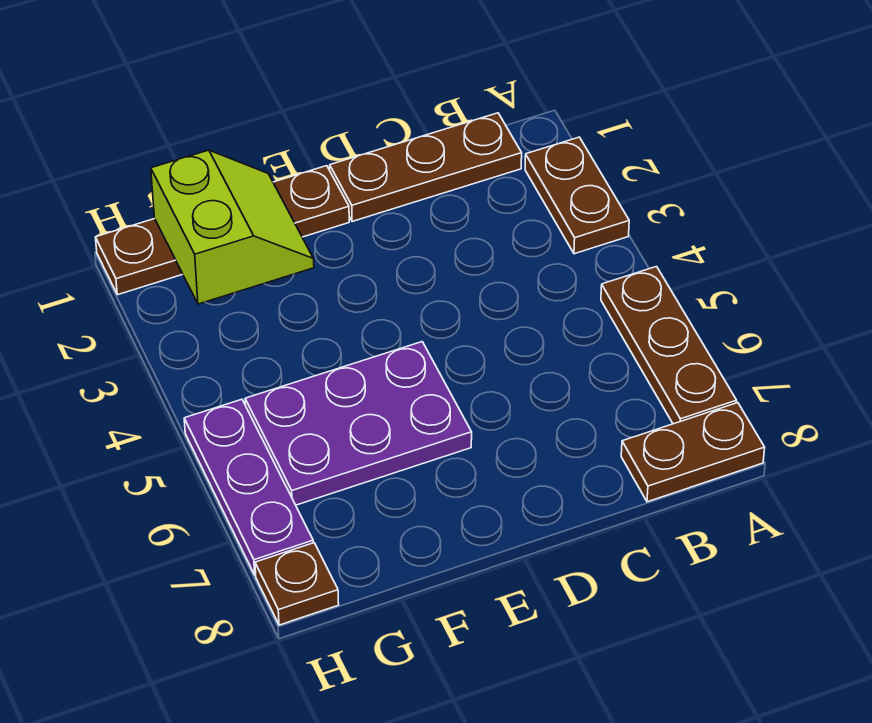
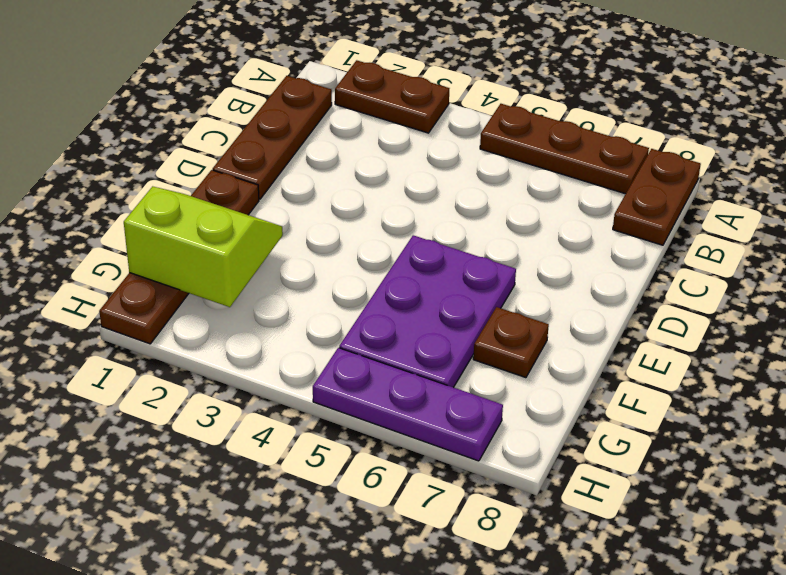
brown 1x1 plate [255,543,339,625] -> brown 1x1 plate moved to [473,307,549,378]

==

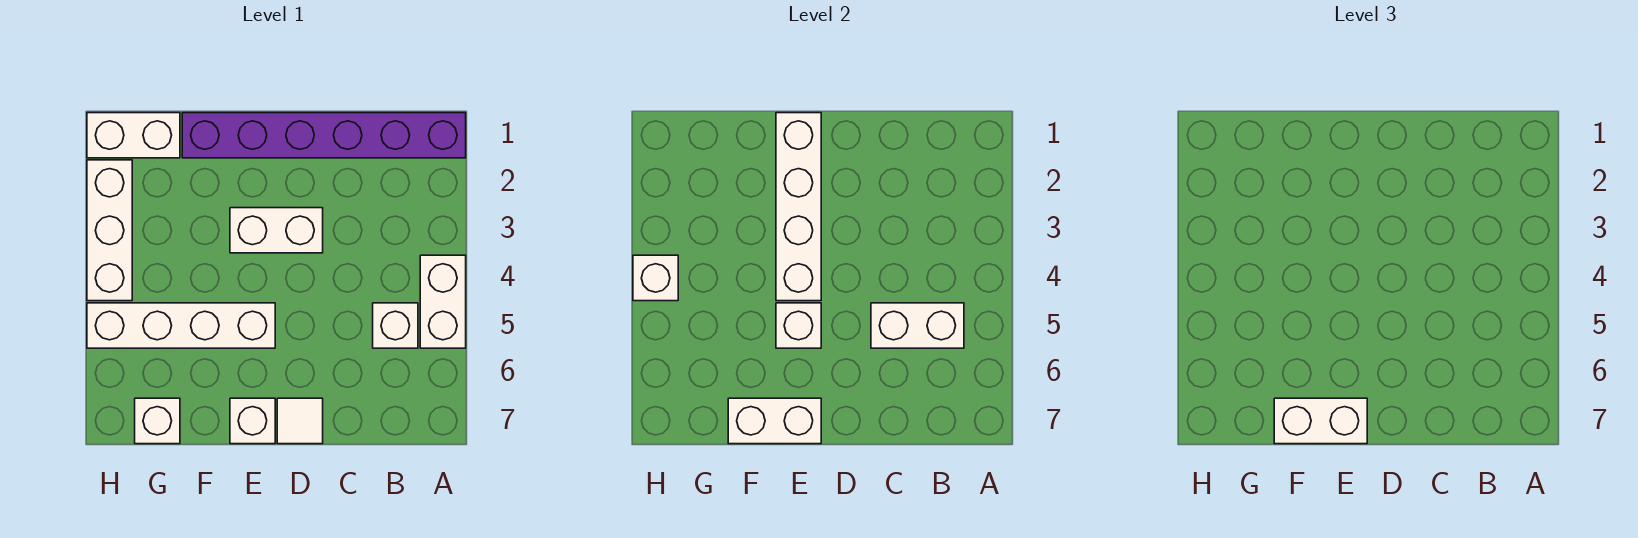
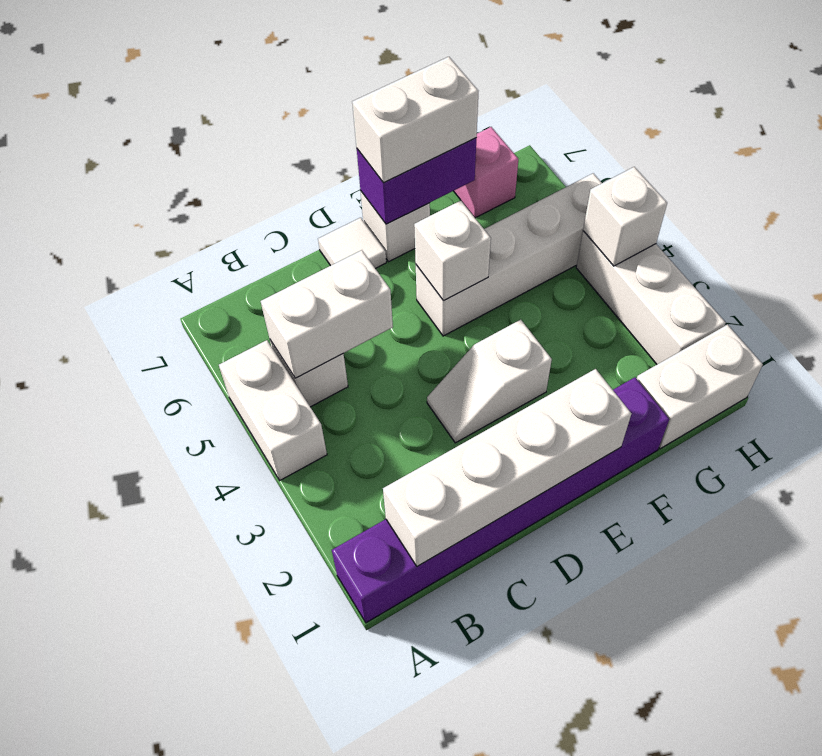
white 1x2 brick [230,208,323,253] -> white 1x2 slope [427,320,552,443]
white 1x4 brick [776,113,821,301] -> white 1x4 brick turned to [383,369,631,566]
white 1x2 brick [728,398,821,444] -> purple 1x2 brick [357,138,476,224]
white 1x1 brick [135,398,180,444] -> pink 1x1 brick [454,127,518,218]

### What needs to be done:
Write down again, exactly as given, only the lines above that fall from the line with "white 1x4 brick [776,113,821,301]" to the line with "white 1x1 brick", inclusive.

### Output of the exercise:
white 1x4 brick [776,113,821,301] -> white 1x4 brick turned to [383,369,631,566]
white 1x2 brick [728,398,821,444] -> purple 1x2 brick [357,138,476,224]
white 1x1 brick [135,398,180,444] -> pink 1x1 brick [454,127,518,218]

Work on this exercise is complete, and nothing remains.